Records from a collection

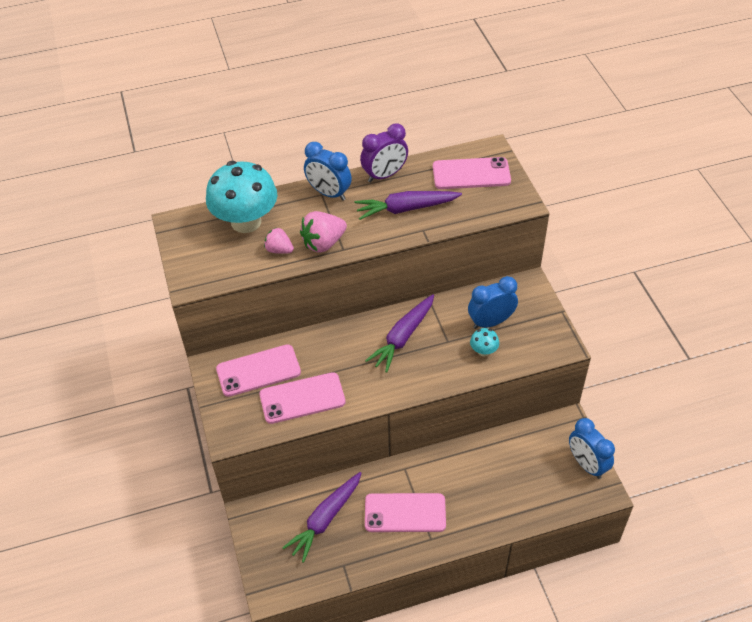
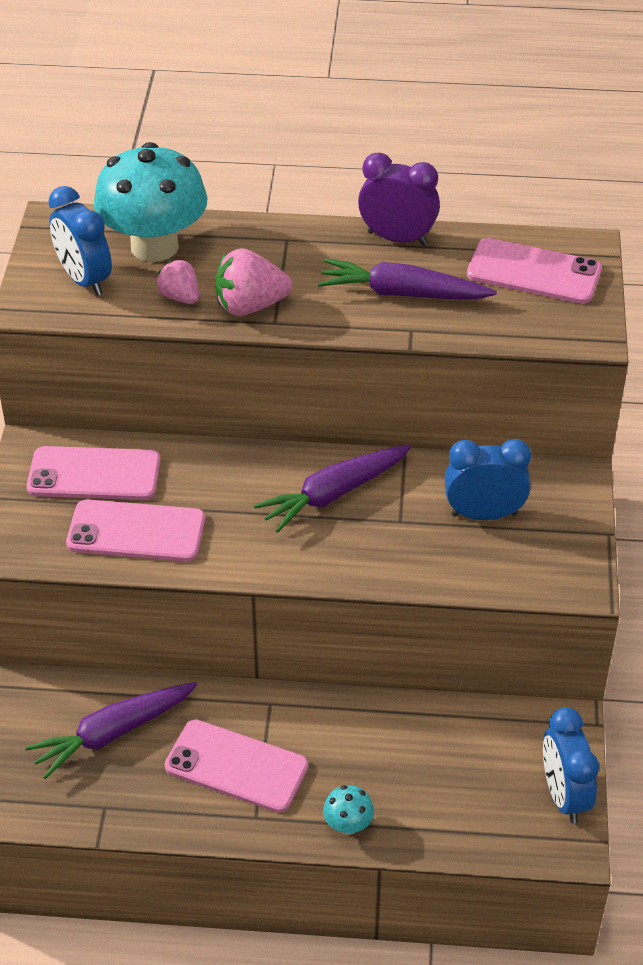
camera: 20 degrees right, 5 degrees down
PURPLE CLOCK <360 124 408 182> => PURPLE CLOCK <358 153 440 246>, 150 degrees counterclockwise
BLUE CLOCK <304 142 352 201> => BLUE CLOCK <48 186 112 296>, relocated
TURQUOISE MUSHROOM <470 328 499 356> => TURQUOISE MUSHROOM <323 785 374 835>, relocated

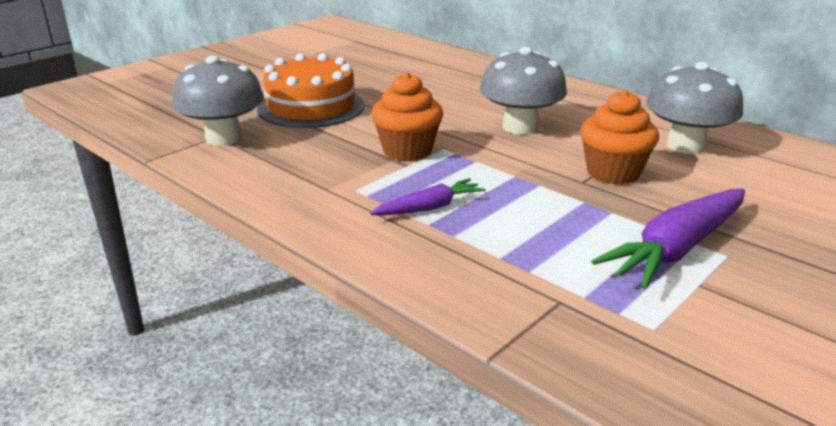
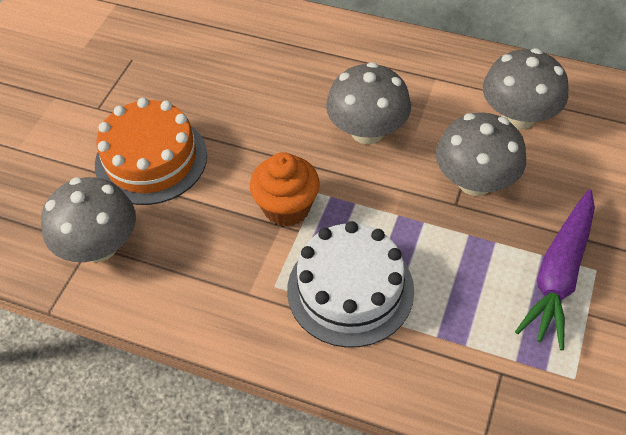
camera: 20 degrees left, 25 degrees up
ORANGE CUPCAKE <580 90 659 185> => GREY MUSHROOM <436 113 526 196>
PURPLE CARROT <370 178 486 216> => WHITE CAKE <287 221 414 348>

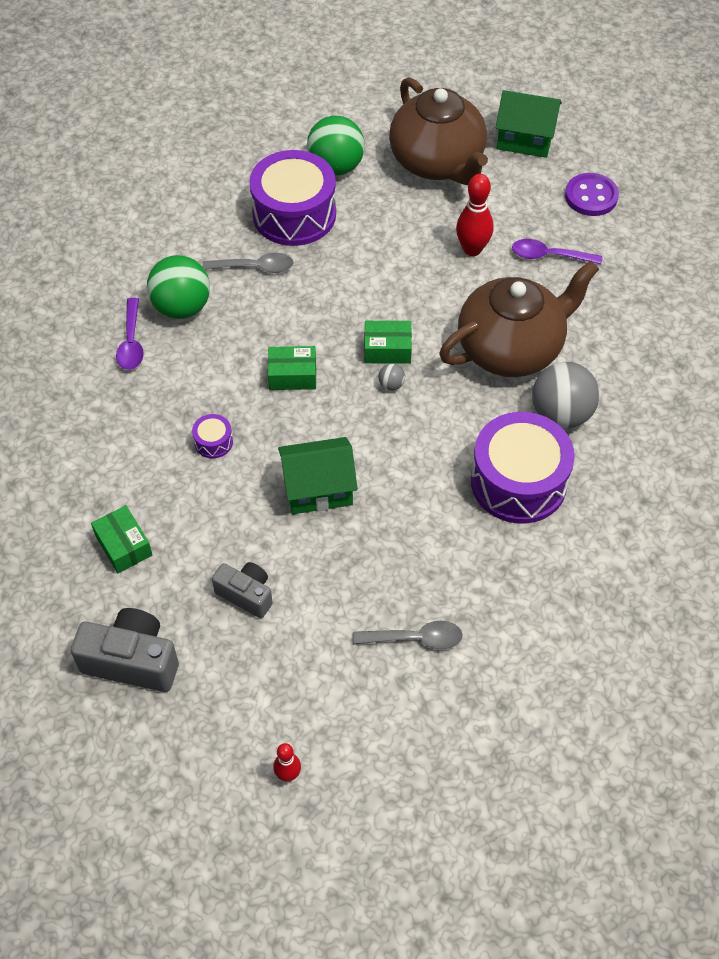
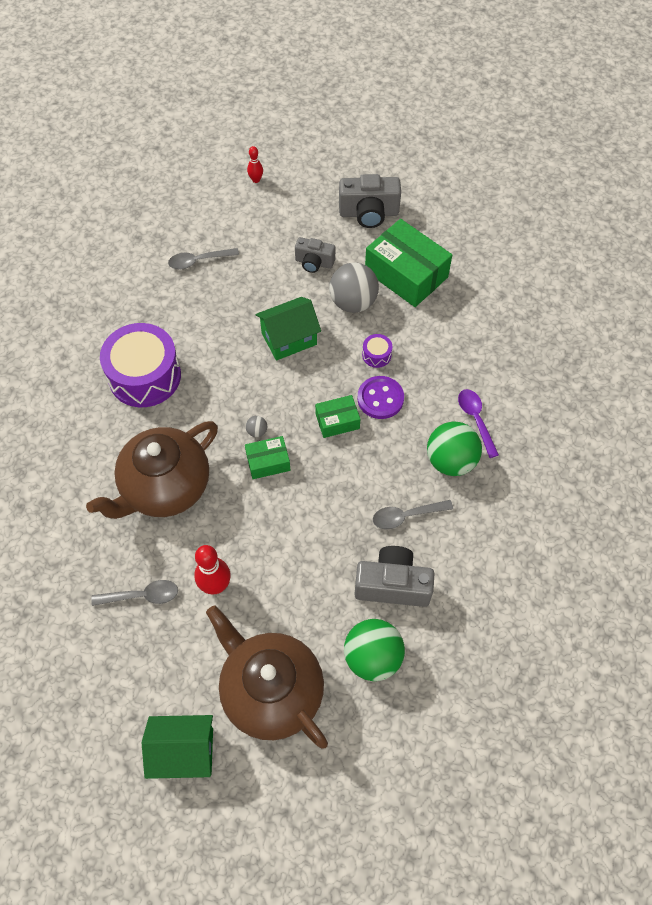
camera: 165 degrees right, 5 degrees up
PURPLE DRUM <249 150 336 246> => GREY CAMERA <354 546 435 607>
PURPLE BUTTON <565 173 619 216> => PURPLE BUTTON <357 376 404 419>, relocated
PURPLE SPOON <512 239 602 264> => GREY SPOON <91 580 178 606>
GREY BALL <532 362 600 428> => GREY BALL <329 262 379 313>, relocated
GREEN BOX <91 505 152 573> => GREEN BOX <365 219 452 307>, x1.93

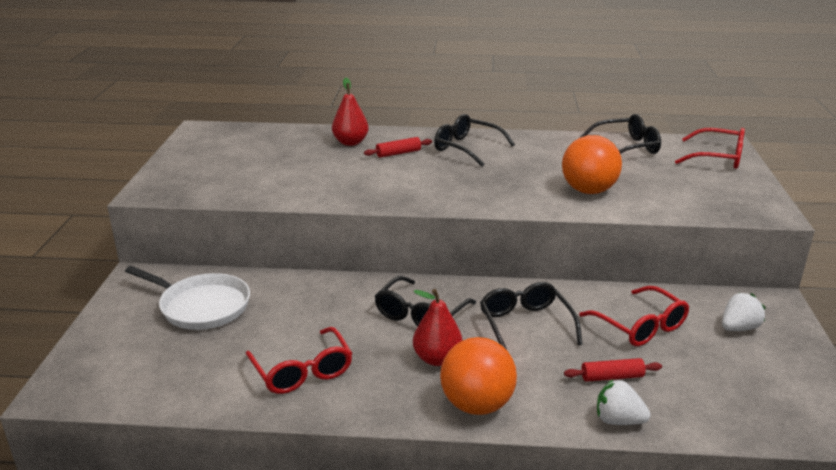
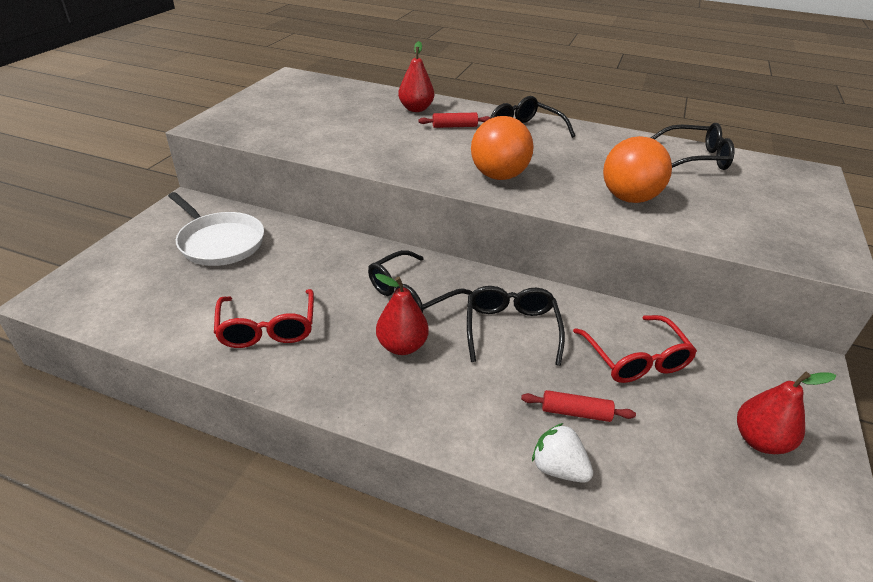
camera: 15 degrees right, 10 degrees up
RED GLASSES <675 128 745 169> => nothing
WHITE STRAWBERRY <722 293 766 331> => nothing
ORANGE BALL <440 337 517 415> => ORANGE BALL <471 116 534 180>, relocated
nothing => RED PEAR <737 372 836 454>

### WHAT IS NEEDED
Repeat exactly, and only, the entries from the line with "PURPLE CLOCK <360" through the line with "camera: 20 degrees left, 25 degrees up". Pictures are skipped.

### WORKED SOLUTION
PURPLE CLOCK <360 124 408 182> => PURPLE CLOCK <358 153 440 246>, 150 degrees counterclockwise
BLUE CLOCK <304 142 352 201> => BLUE CLOCK <48 186 112 296>, relocated
TURQUOISE MUSHROOM <470 328 499 356> => TURQUOISE MUSHROOM <323 785 374 835>, relocated

camera: 20 degrees left, 25 degrees up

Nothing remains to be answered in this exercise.